-------- Supplied information --------

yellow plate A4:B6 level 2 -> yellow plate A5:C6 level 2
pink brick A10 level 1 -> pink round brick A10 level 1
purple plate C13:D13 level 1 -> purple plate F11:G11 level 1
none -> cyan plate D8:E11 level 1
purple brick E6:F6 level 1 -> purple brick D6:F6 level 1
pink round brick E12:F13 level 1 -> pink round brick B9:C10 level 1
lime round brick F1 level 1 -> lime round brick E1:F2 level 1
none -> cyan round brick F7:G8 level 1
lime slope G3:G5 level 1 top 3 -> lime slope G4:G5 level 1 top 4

--------
-------- Supplied information --------

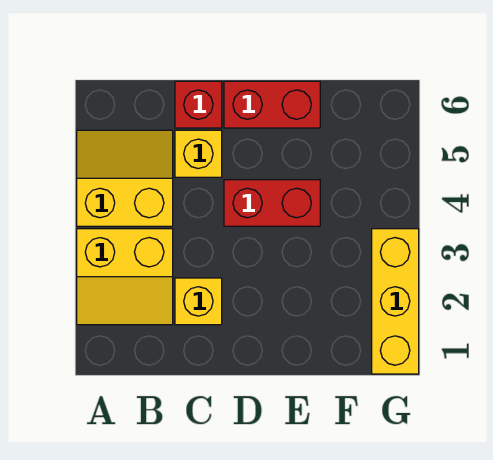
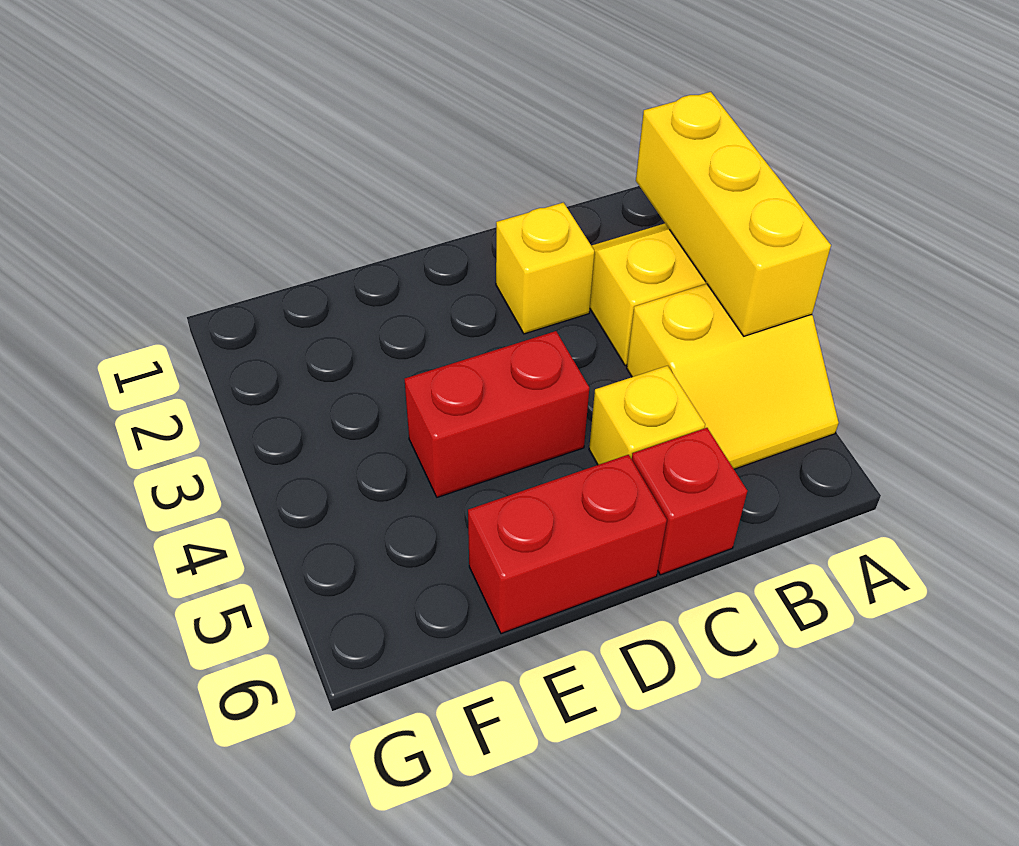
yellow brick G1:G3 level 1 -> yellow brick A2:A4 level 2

--------

About this exercise
All that belongs in your answer is the stretch of entries above from the line with "none -> cyan plate D8:E11 level 1" through the line with "lime slope G3:G5", printed exactly.

Answer for this exercise
none -> cyan plate D8:E11 level 1
purple brick E6:F6 level 1 -> purple brick D6:F6 level 1
pink round brick E12:F13 level 1 -> pink round brick B9:C10 level 1
lime round brick F1 level 1 -> lime round brick E1:F2 level 1
none -> cyan round brick F7:G8 level 1
lime slope G3:G5 level 1 top 3 -> lime slope G4:G5 level 1 top 4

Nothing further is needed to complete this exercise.